What you will do
Without the pictures, retype each line below exactly as it stands.

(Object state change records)
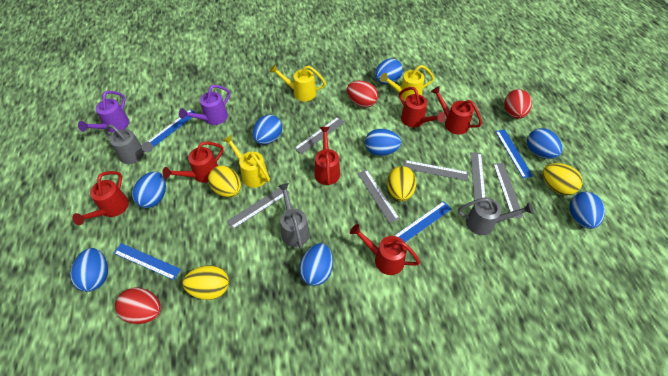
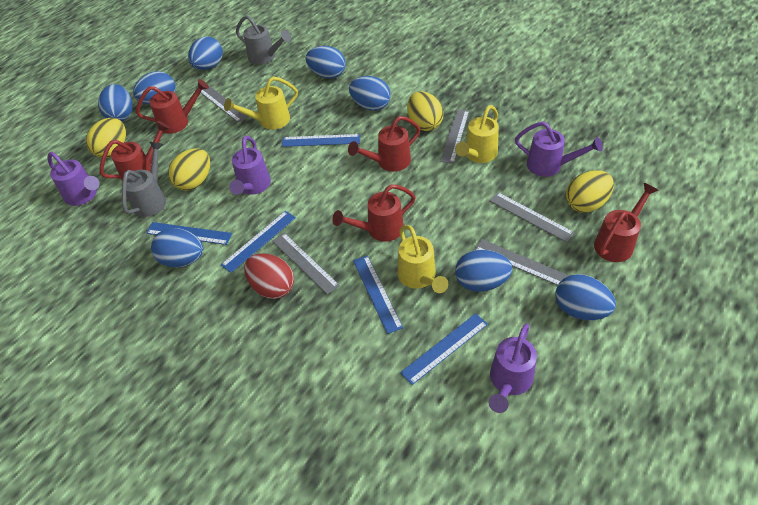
blue ruler: 4 -> 5
grey ruler: 6 -> 5
grey watering can: 3 -> 2
purple watering can: 2 -> 4
red egg: 3 -> 1
red watering can: 6 -> 5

Your solution
blue ruler: 4 -> 5
grey ruler: 6 -> 5
grey watering can: 3 -> 2
purple watering can: 2 -> 4
red egg: 3 -> 1
red watering can: 6 -> 5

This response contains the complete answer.